- [About this exercise]
I'd like the data beneath this line reproduced exactly, without any of its images.

[Records excerpted from a collection]
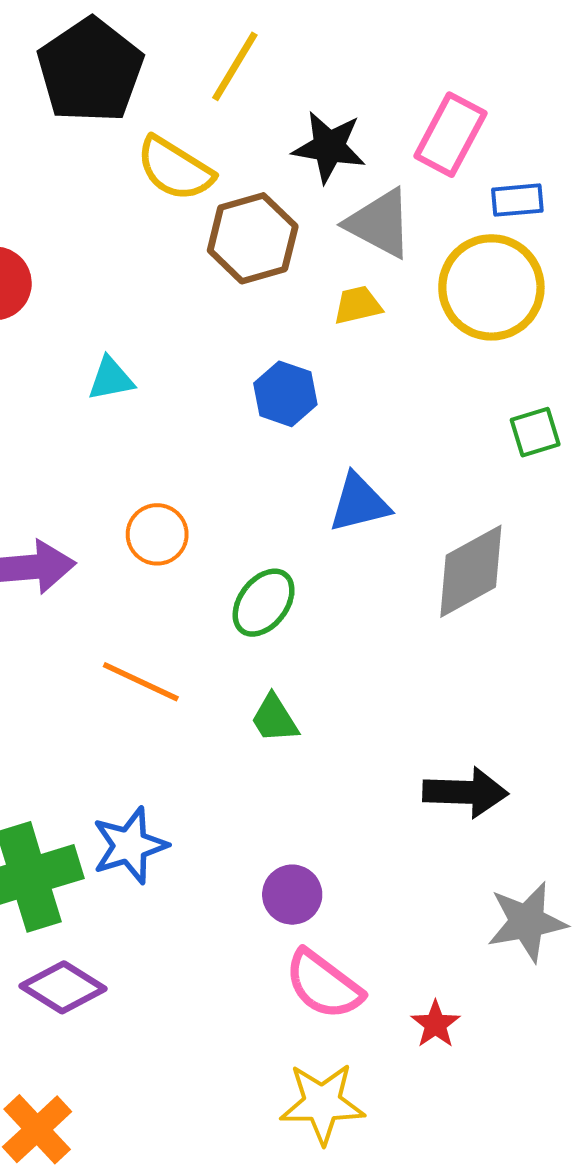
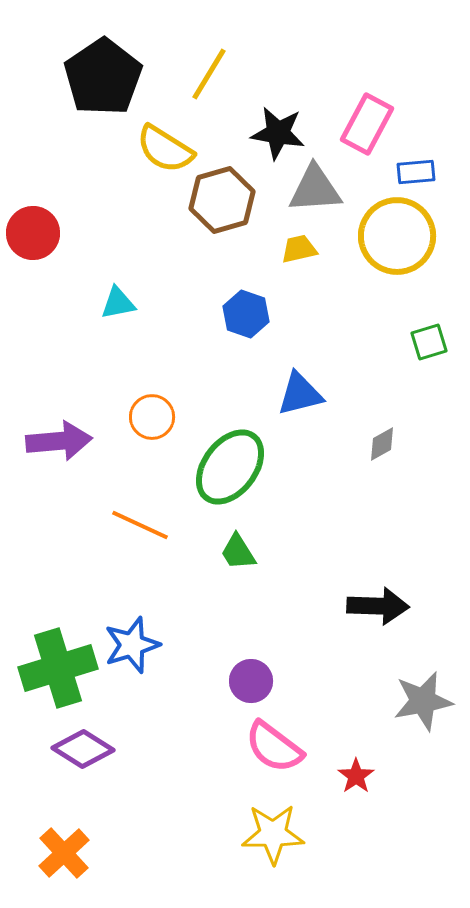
gray triangle: (380, 223) -> (315, 189), turned -32
gray diamond: (471, 571) -> (382, 444), size x0.5
green ellipse: (264, 603) -> (230, 467), size x1.5

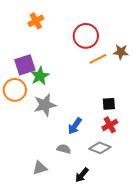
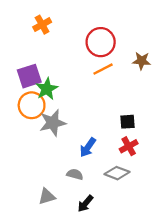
orange line: (98, 59) -> (103, 69), moved
orange circle: (15, 90) -> (32, 105), moved
black arrow: (82, 175) -> (85, 204), moved

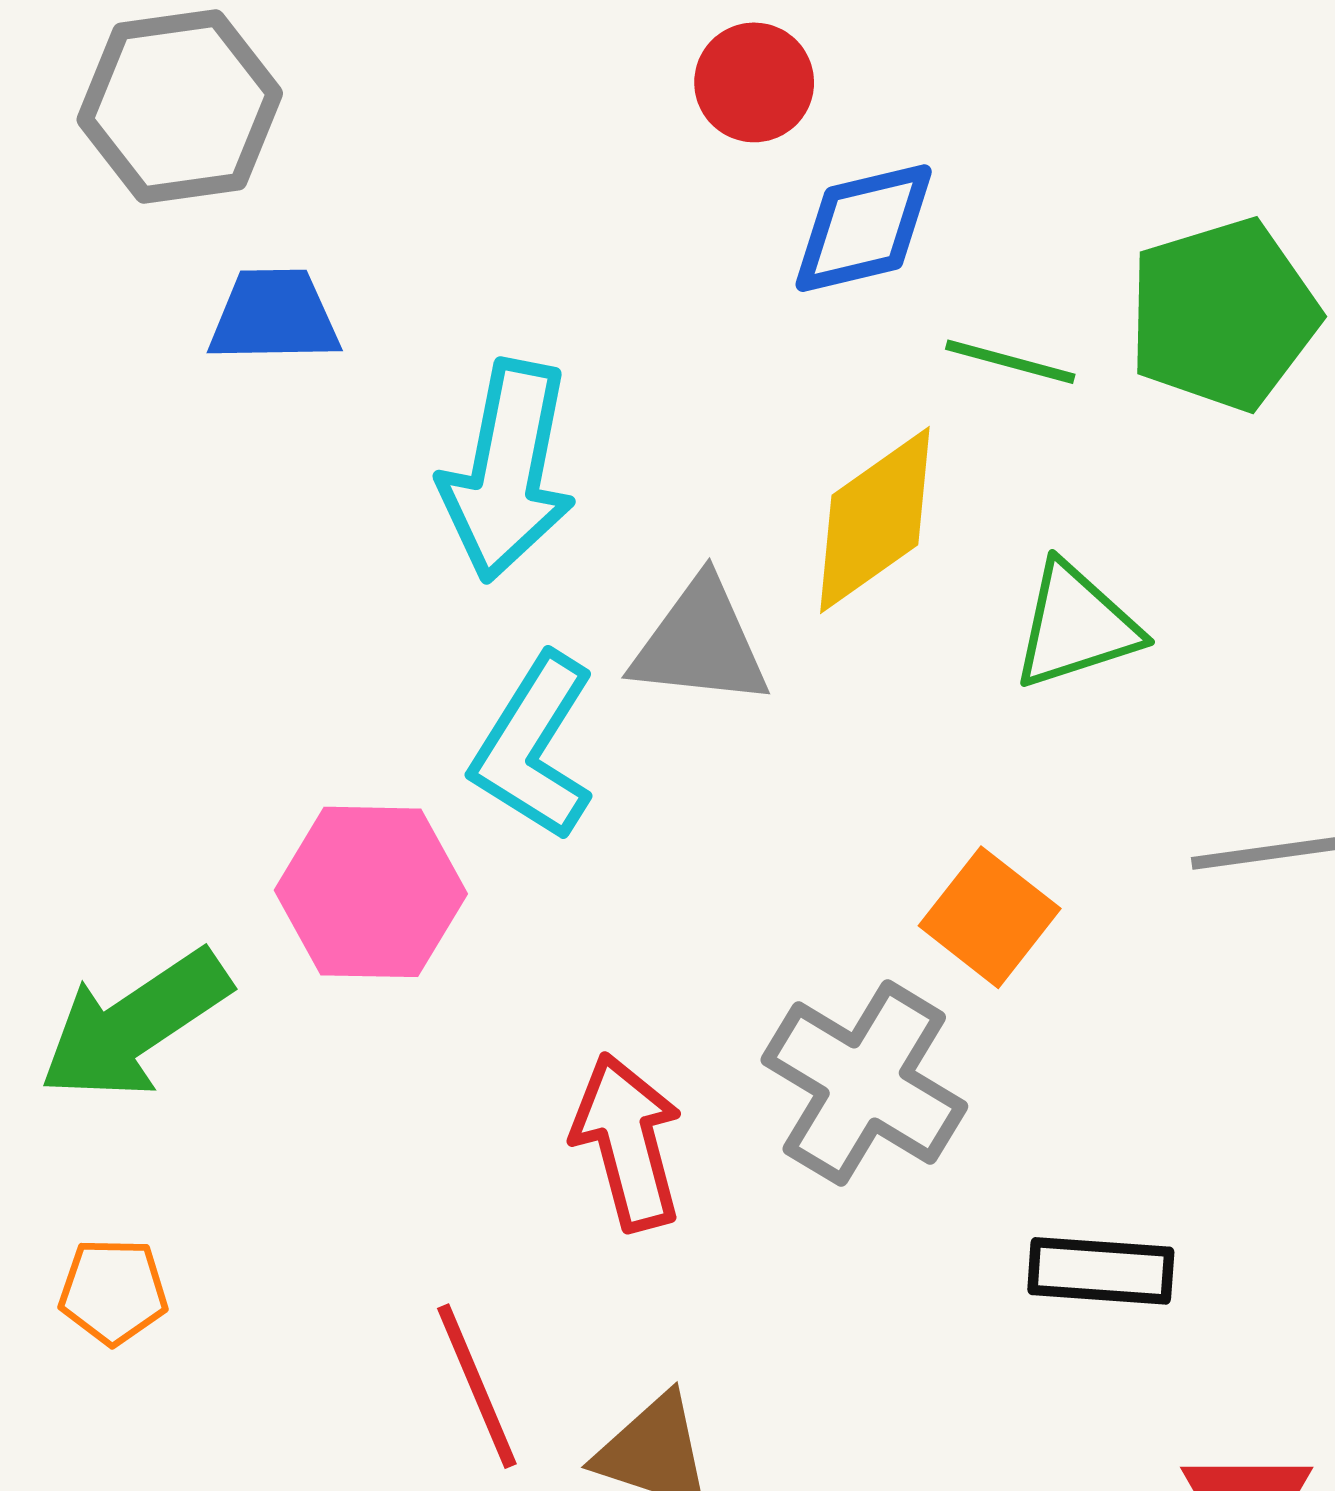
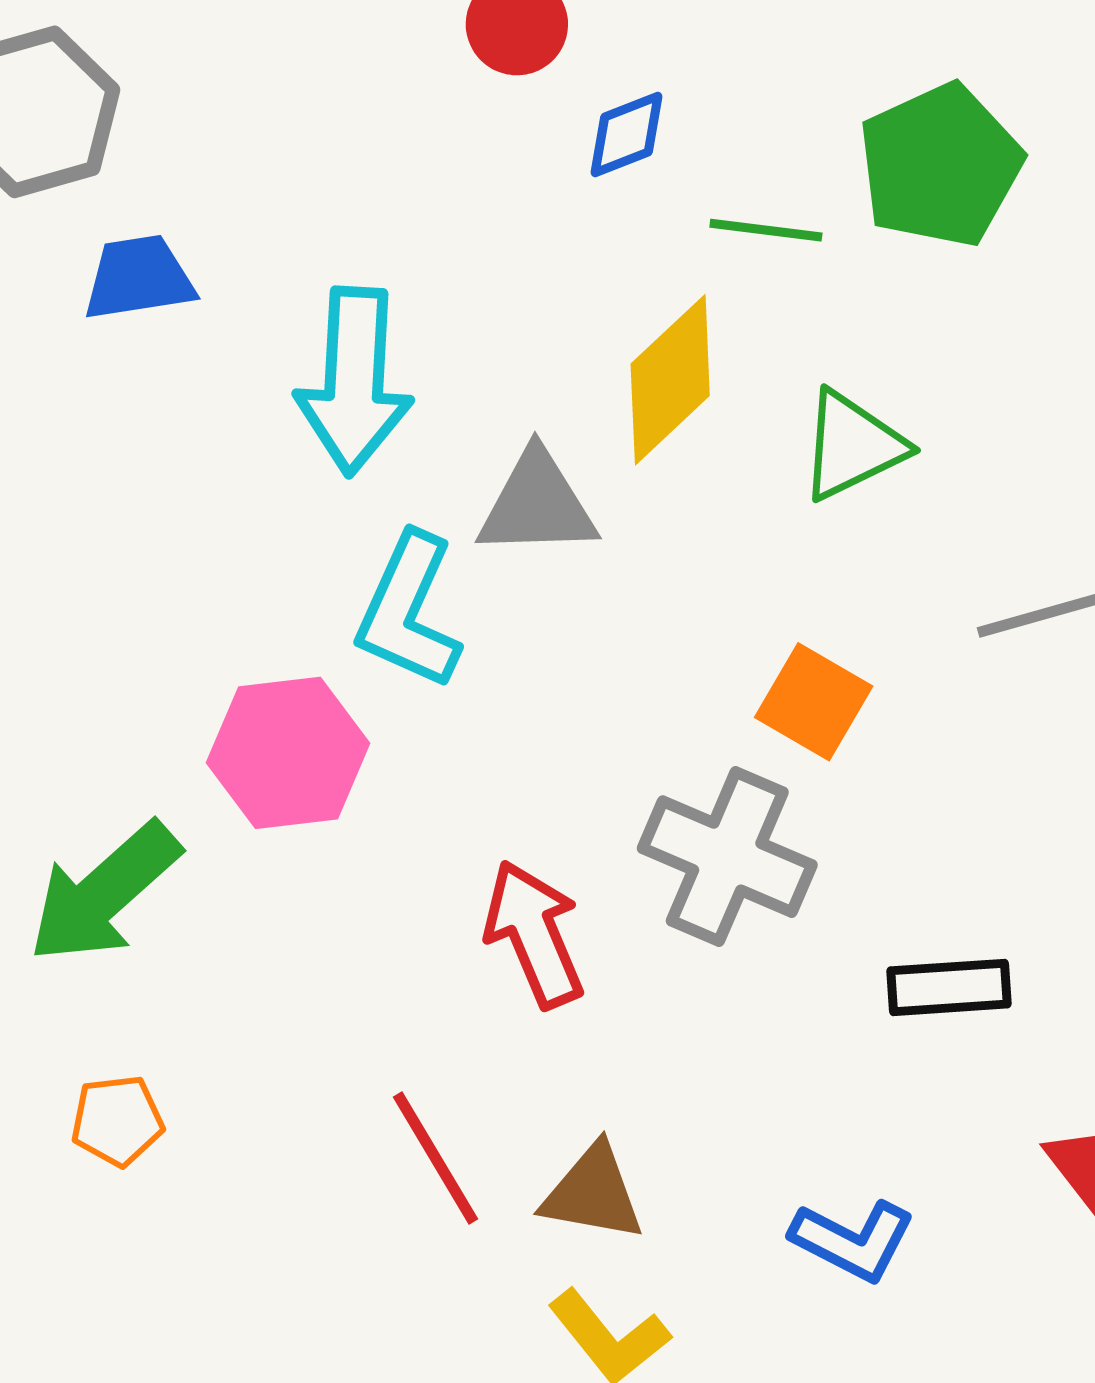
blue diamond: (864, 228) -> (626, 134), size x0.7

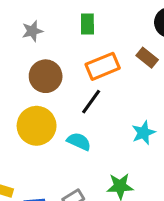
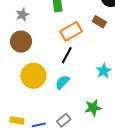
brown circle: (46, 76) -> (21, 42), moved
cyan semicircle: (79, 141) -> (62, 82), turned -63

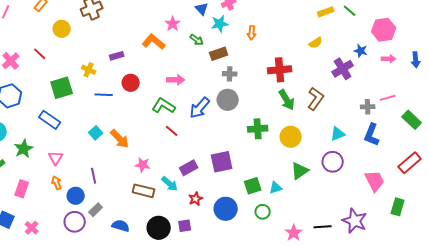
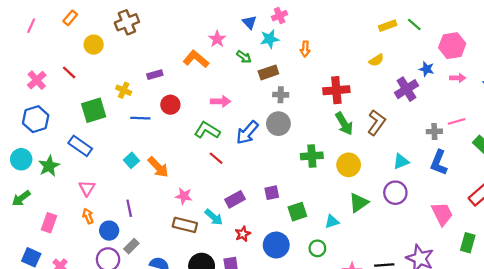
green star: (24, 149) -> (49, 166), moved
purple square: (222, 162) -> (272, 193), size x0.6
green square: (253, 186) -> (297, 212), moved

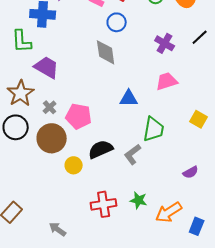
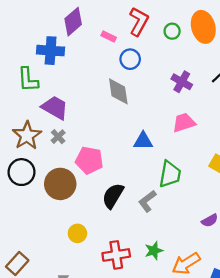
gray cross: (50, 107) -> (58, 137), moved
black semicircle: (101, 149) -> (113, 196), turned -35
yellow circle: (74, 165) -> (77, 233), moved
green star: (139, 200) -> (154, 251), turned -30

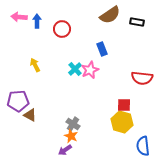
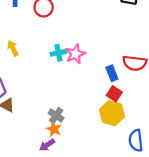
blue rectangle: (102, 49) -> (112, 73), moved
cyan cross: (75, 69) -> (58, 53), turned 32
red square: (124, 105) -> (114, 94), turned 32

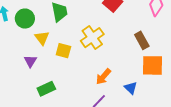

- [Response]
gray triangle: (380, 223) -> (315, 189), turned -32
gray diamond: (471, 571) -> (382, 444), size x0.5
green ellipse: (264, 603) -> (230, 467), size x1.5

orange line: (98, 59) -> (103, 69), moved
orange circle: (15, 90) -> (32, 105), moved
black arrow: (82, 175) -> (85, 204), moved

blue diamond: (864, 228) -> (626, 134), size x0.7

brown circle: (46, 76) -> (21, 42), moved
cyan semicircle: (79, 141) -> (62, 82), turned -63

green star: (24, 149) -> (49, 166), moved
purple square: (222, 162) -> (272, 193), size x0.6
green square: (253, 186) -> (297, 212), moved

gray cross: (50, 107) -> (58, 137), moved
black semicircle: (101, 149) -> (113, 196), turned -35
yellow circle: (74, 165) -> (77, 233), moved
green star: (139, 200) -> (154, 251), turned -30

blue rectangle: (102, 49) -> (112, 73), moved
cyan cross: (75, 69) -> (58, 53), turned 32
red square: (124, 105) -> (114, 94), turned 32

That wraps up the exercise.